Source information Start Marker
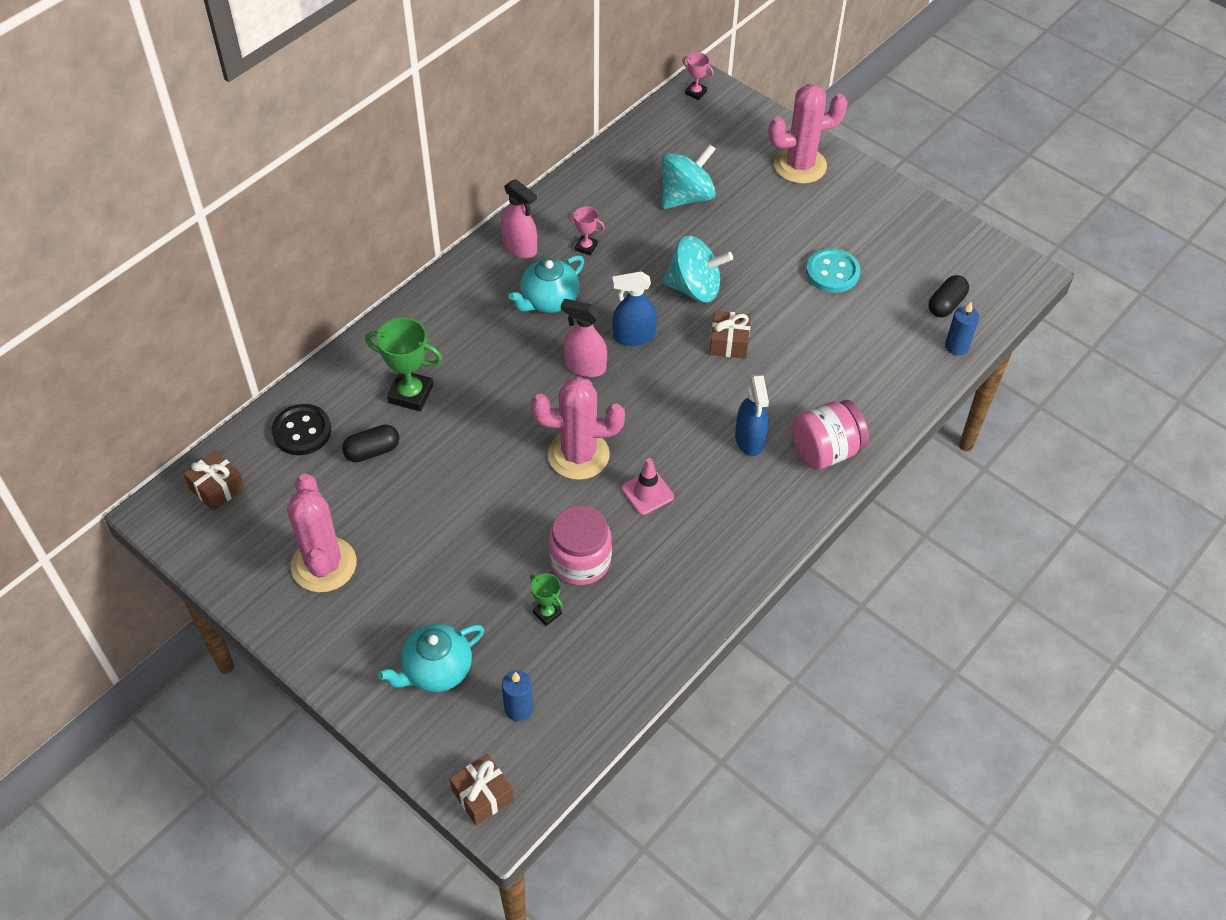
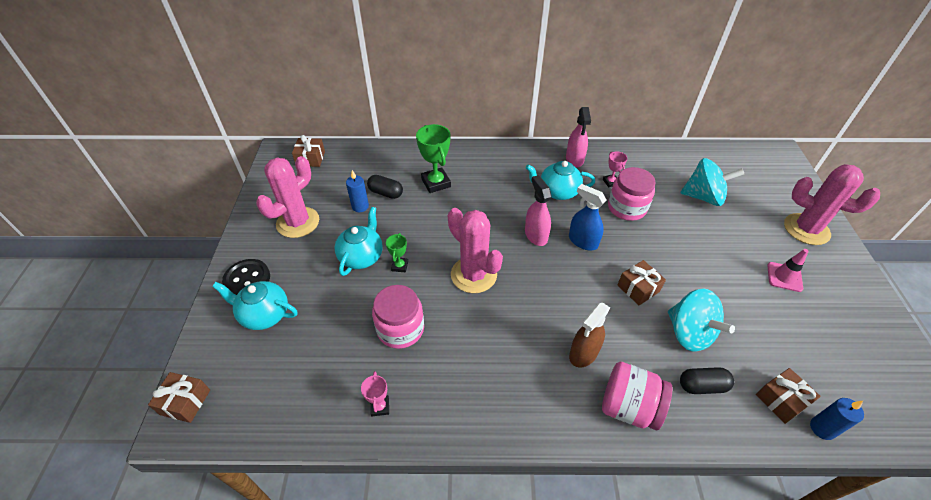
camera: 50 degrees right, 5 degrees down
(302, 431) = (372, 163): black button -> black button (247, 279)
(448, 534) = (362, 256): none -> turquoise teapot
(518, 708) = (264, 375): blue candle -> blue candle (360, 206)
(547, 613) = (347, 339): green trophy -> green trophy (400, 266)
(632, 266) = (626, 208): none -> pink jar
(647, 492) = (483, 327): pink traffic cone -> pink traffic cone (784, 277)
(694, 288) = (651, 244): turquoise spinning top -> turquoise spinning top (689, 333)
(695, 92) = (771, 153): pink trophy -> pink trophy (380, 407)
(749, 439) = (583, 353): blue spray bottle -> brown spray bottle
(832, 272) = (763, 303): turquoise button -> none
(915, 348) = (781, 400): none -> brown gift
(946, 304) = (843, 392): black capsule -> black capsule (702, 386)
Source information End Marker
• **Exercise instructions**
Leaving the pictures out, output all of the listing exactly.

• **Written solution**
camera: 50 degrees right, 5 degrees down
(302, 431) = (372, 163): black button -> black button (247, 279)
(448, 534) = (362, 256): none -> turquoise teapot
(518, 708) = (264, 375): blue candle -> blue candle (360, 206)
(547, 613) = (347, 339): green trophy -> green trophy (400, 266)
(632, 266) = (626, 208): none -> pink jar
(647, 492) = (483, 327): pink traffic cone -> pink traffic cone (784, 277)
(694, 288) = (651, 244): turquoise spinning top -> turquoise spinning top (689, 333)
(695, 92) = (771, 153): pink trophy -> pink trophy (380, 407)
(749, 439) = (583, 353): blue spray bottle -> brown spray bottle
(832, 272) = (763, 303): turquoise button -> none
(915, 348) = (781, 400): none -> brown gift
(946, 304) = (843, 392): black capsule -> black capsule (702, 386)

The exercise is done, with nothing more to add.